- TASK DETAILS
Return the listing below unchanged, minus its pictures.

- DATA BELOW

----

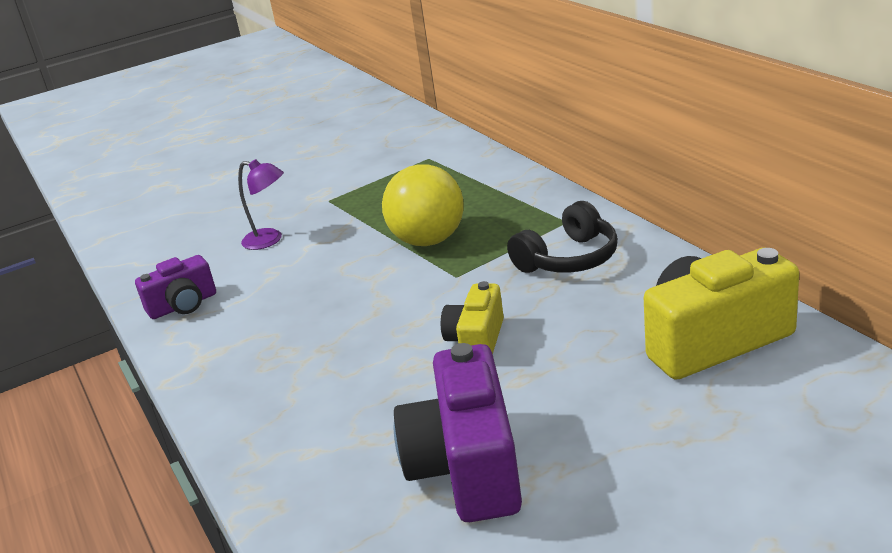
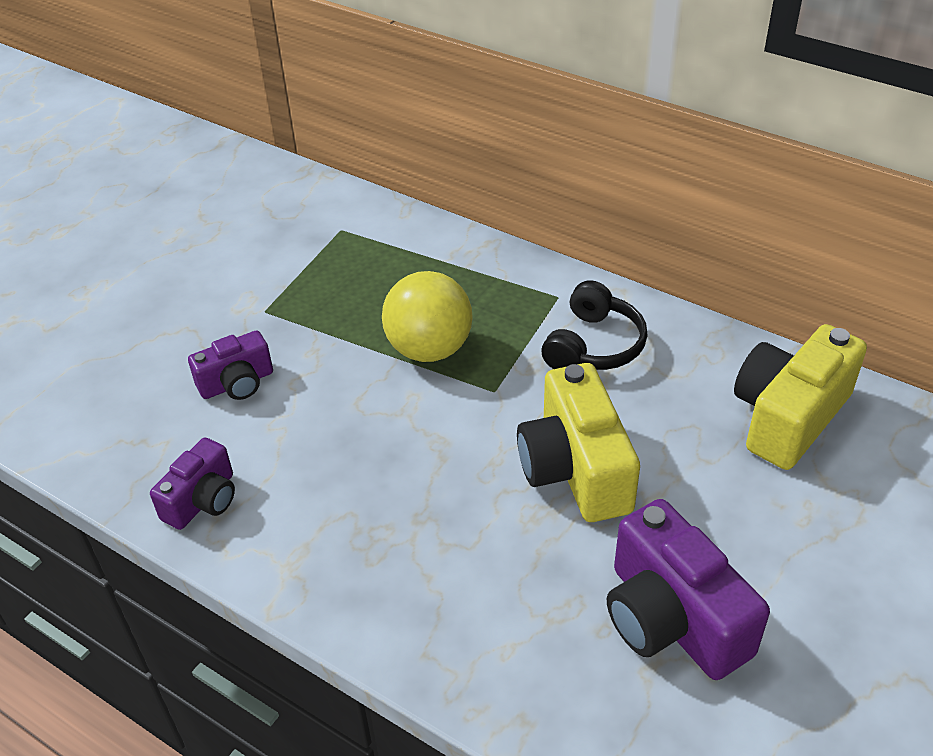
camera: 30 degrees left, 15 degrees up
(270, 240) = (237, 383): purple lamp -> purple camera
(476, 341) = (575, 469): yellow camera -> yellow camera, size x1.72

----

- OUTPUT
camera: 30 degrees left, 15 degrees up
(270, 240) = (237, 383): purple lamp -> purple camera
(476, 341) = (575, 469): yellow camera -> yellow camera, size x1.72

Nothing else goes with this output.